━━━ SUPPLIED RECORDS

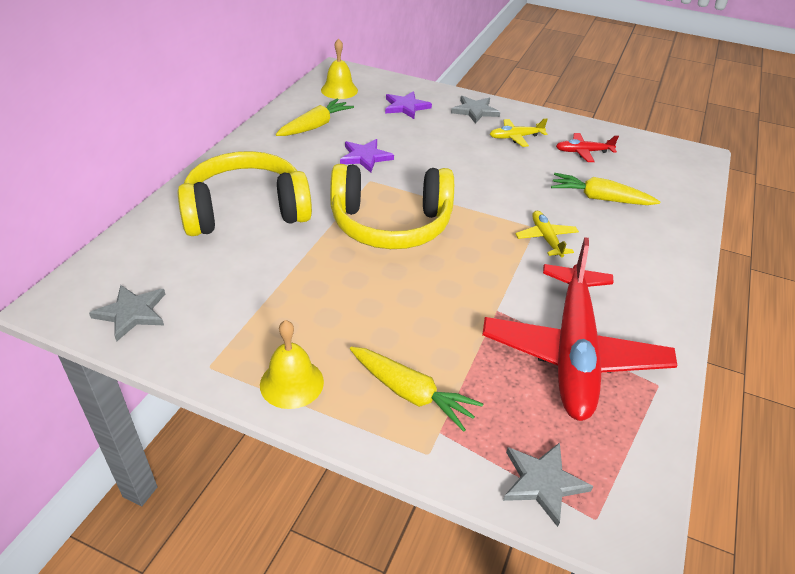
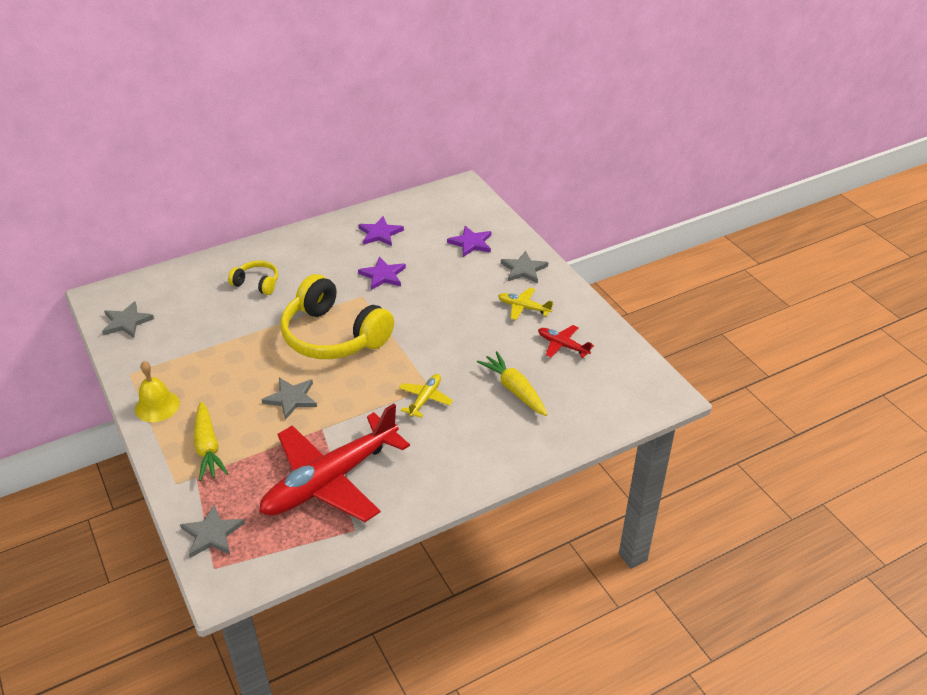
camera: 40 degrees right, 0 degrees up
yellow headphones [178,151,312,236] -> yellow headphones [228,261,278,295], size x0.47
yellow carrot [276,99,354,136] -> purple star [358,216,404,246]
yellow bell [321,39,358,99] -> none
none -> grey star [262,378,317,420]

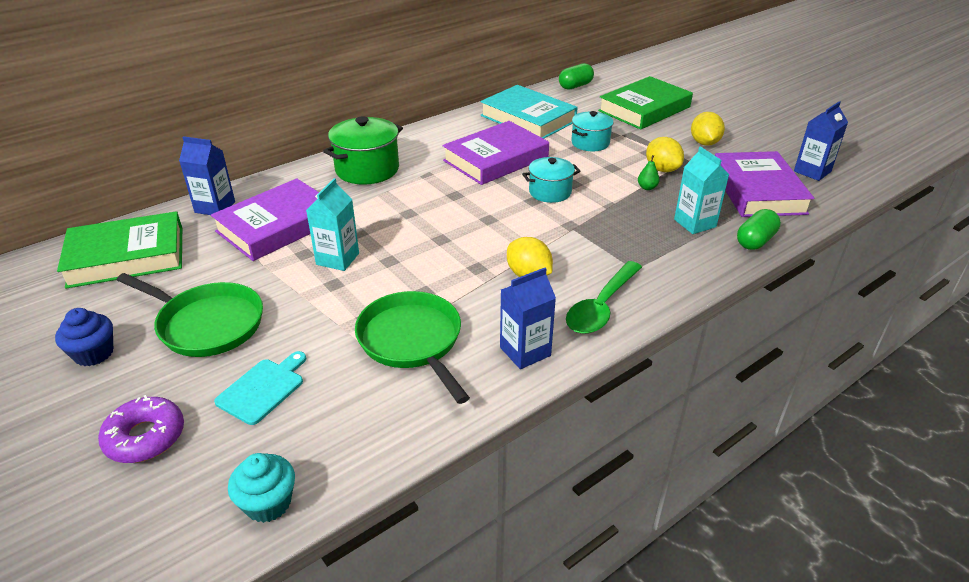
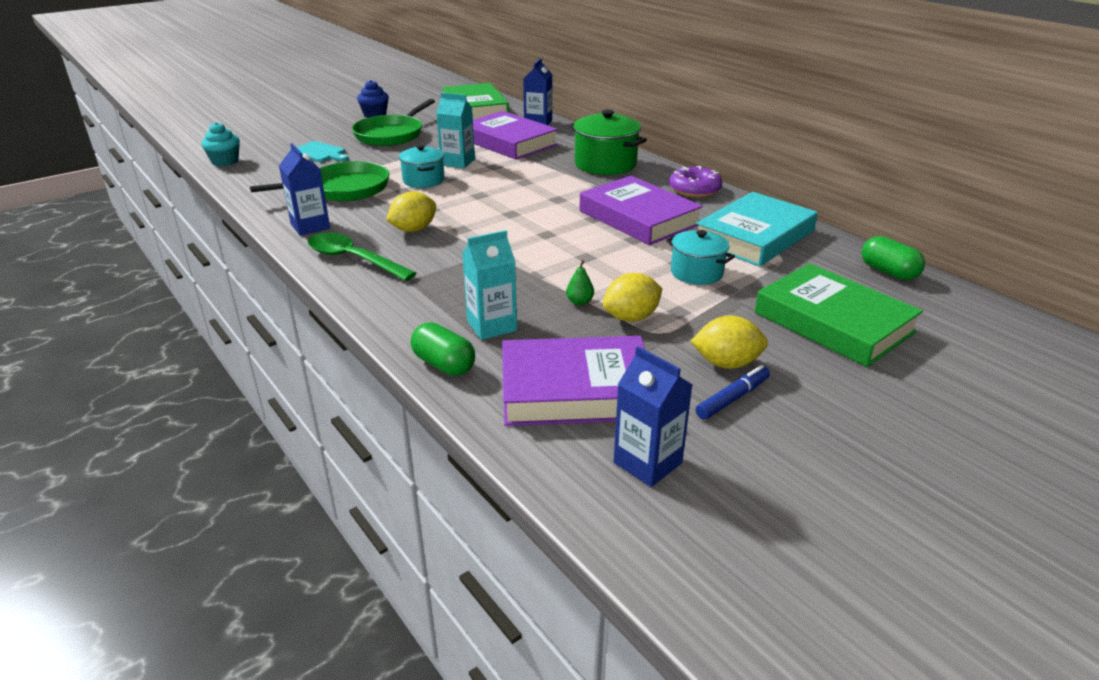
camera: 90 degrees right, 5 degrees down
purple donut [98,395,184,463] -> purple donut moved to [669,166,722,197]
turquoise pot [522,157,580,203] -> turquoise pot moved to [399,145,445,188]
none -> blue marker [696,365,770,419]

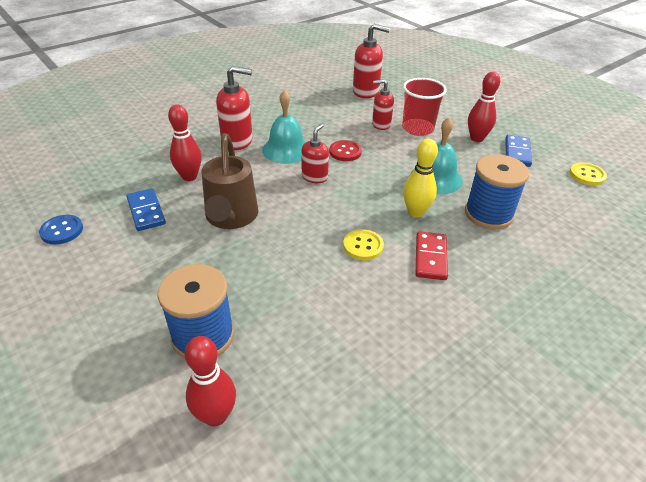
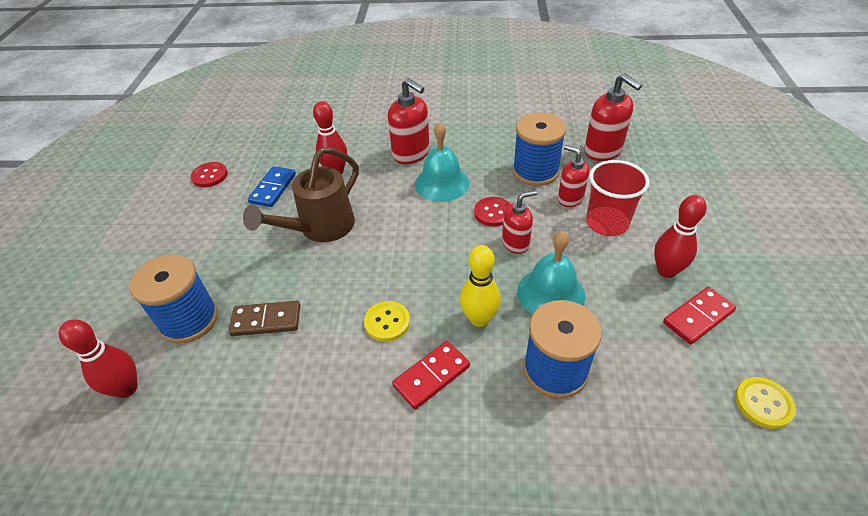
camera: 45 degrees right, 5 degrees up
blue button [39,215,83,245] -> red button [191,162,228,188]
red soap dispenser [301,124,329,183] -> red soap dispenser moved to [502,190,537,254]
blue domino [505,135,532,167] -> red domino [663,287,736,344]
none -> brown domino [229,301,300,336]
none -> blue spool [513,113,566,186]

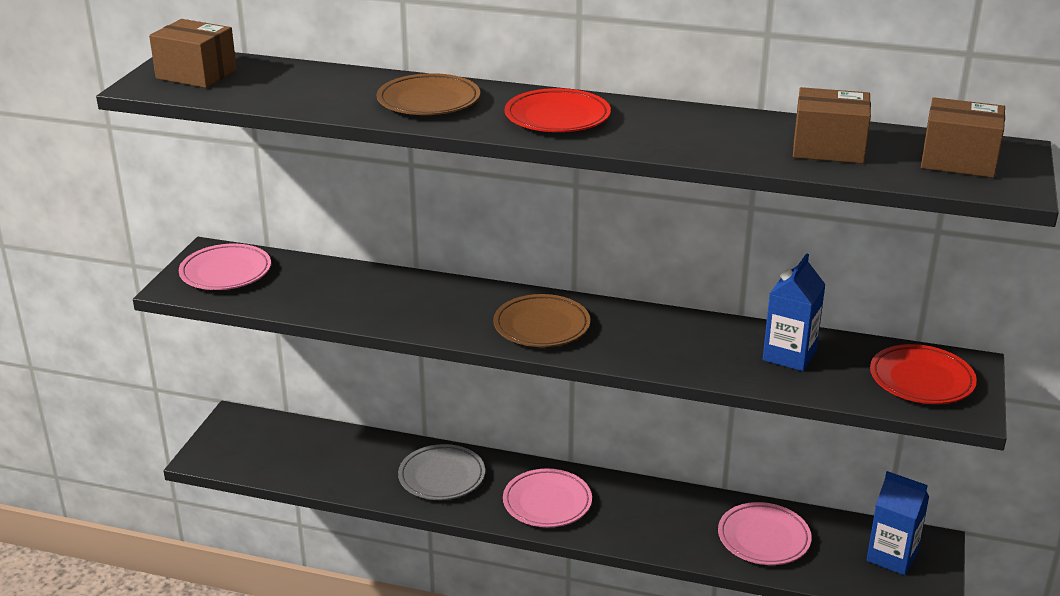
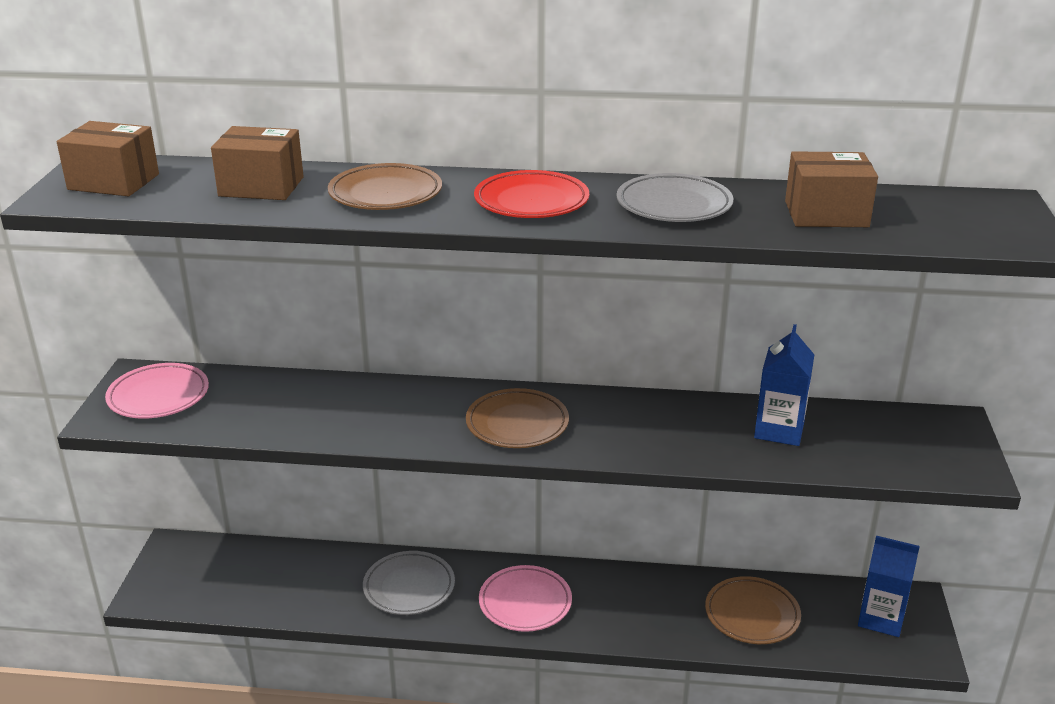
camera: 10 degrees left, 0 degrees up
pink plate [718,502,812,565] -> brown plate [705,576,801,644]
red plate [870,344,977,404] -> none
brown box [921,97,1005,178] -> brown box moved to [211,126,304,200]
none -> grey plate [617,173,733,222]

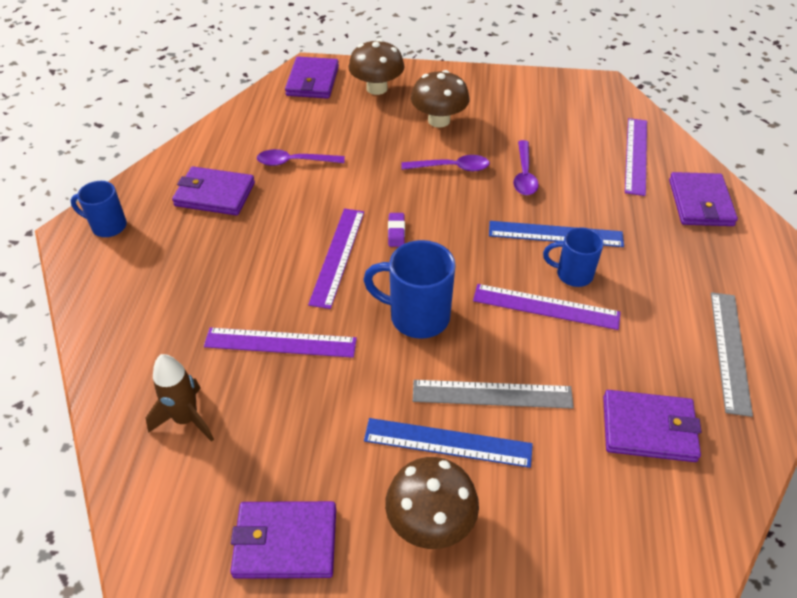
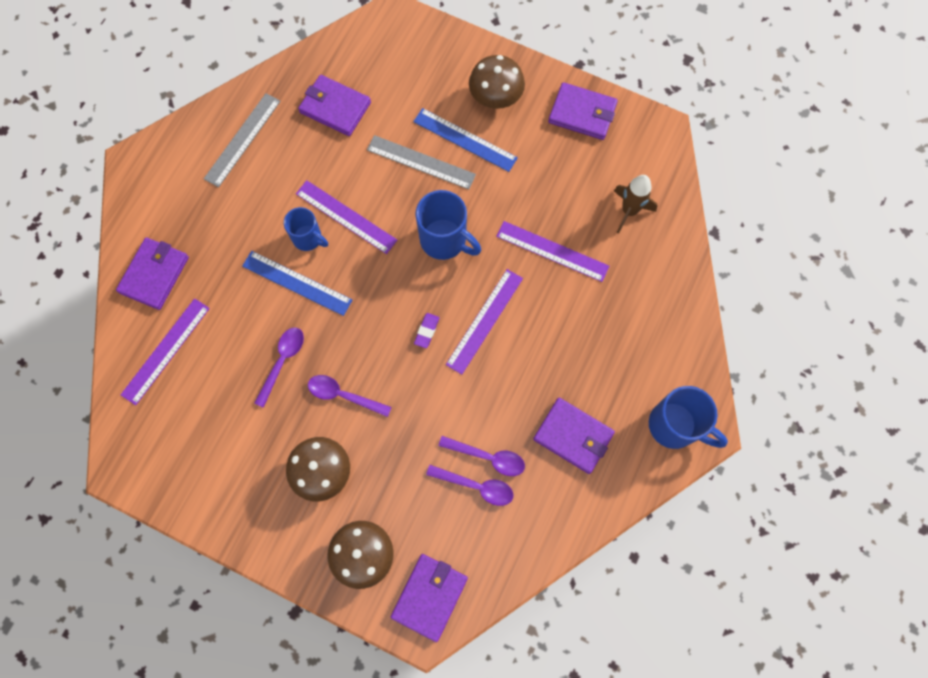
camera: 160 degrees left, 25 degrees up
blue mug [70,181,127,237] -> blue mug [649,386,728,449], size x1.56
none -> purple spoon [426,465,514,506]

━━━━━━

WHAT TO DO
Would you please return all lines from the listing above that contain "size"?

RESULT FOR THIS EXERCISE
yellow headphones [178,151,312,236] -> yellow headphones [228,261,278,295], size x0.47
blue mug [70,181,127,237] -> blue mug [649,386,728,449], size x1.56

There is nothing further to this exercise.